> _INFORMATION PROVIDED_:
········

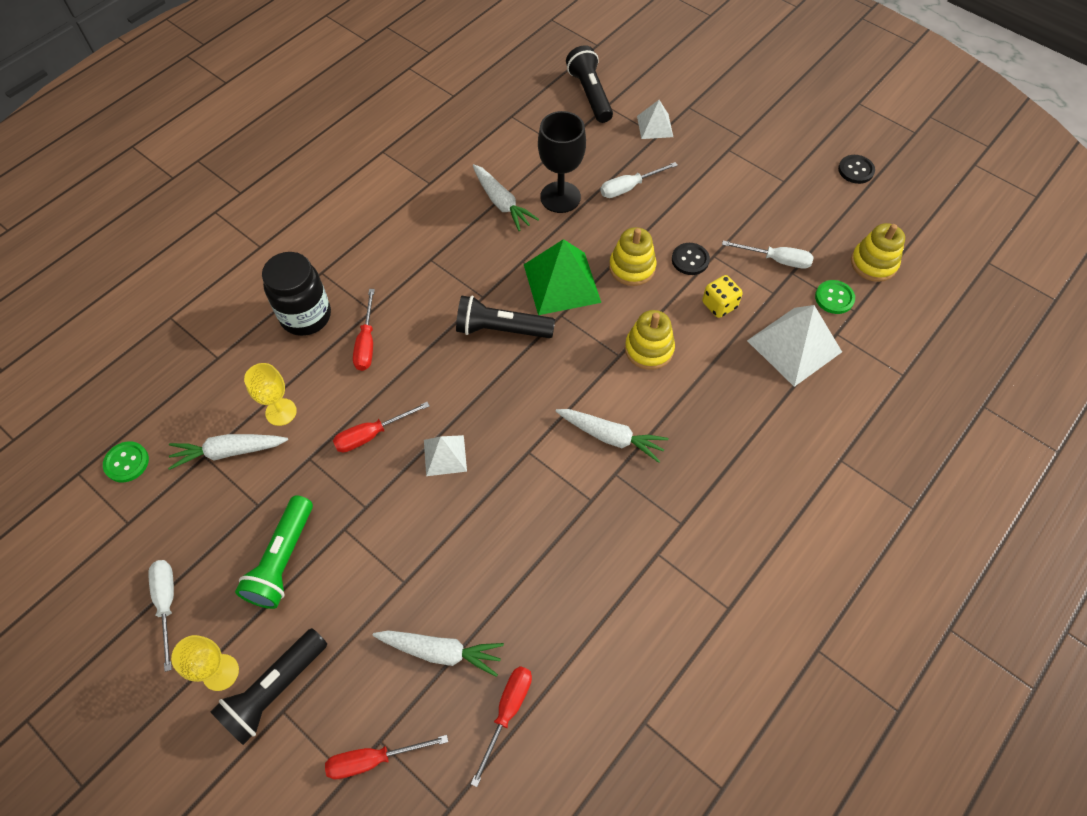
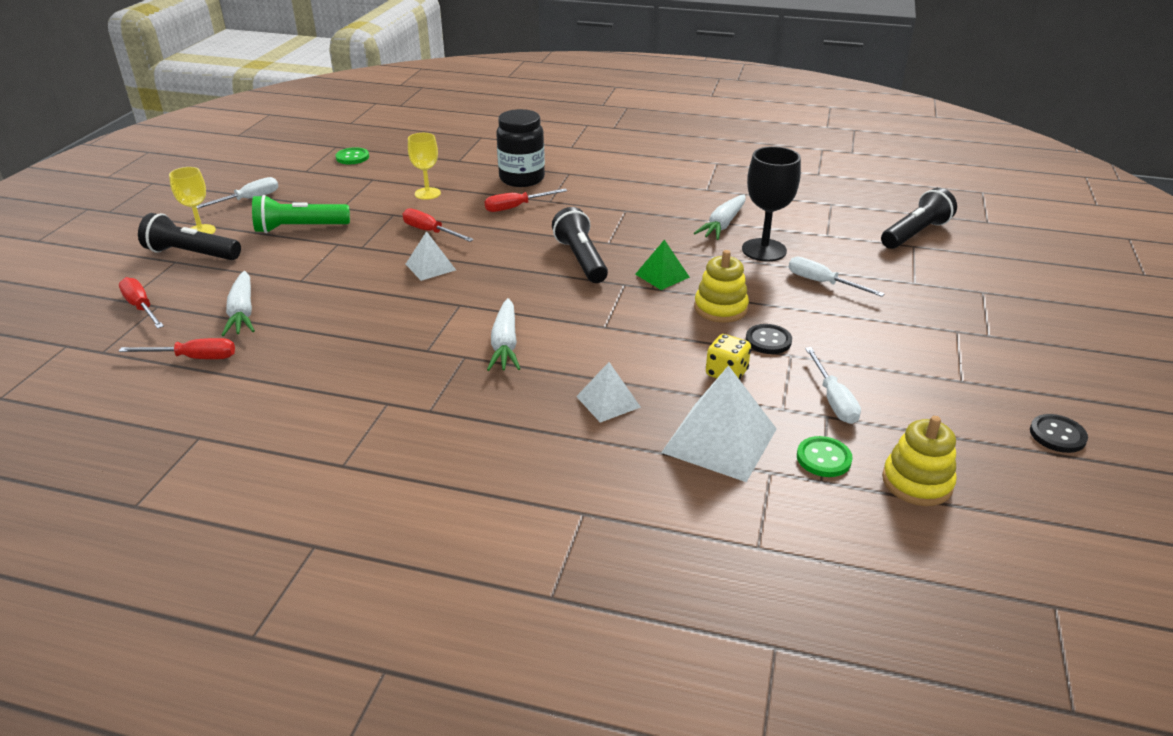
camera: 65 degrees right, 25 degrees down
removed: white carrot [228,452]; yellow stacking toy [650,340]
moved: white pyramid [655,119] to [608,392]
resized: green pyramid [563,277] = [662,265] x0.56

········

> _EXERCISE PROMPT_: Give an exact copy of the material, leaving out every picture.

> _RESPONSE TO THIS TASK_:
camera: 65 degrees right, 25 degrees down
removed: white carrot [228,452]; yellow stacking toy [650,340]
moved: white pyramid [655,119] to [608,392]
resized: green pyramid [563,277] = [662,265] x0.56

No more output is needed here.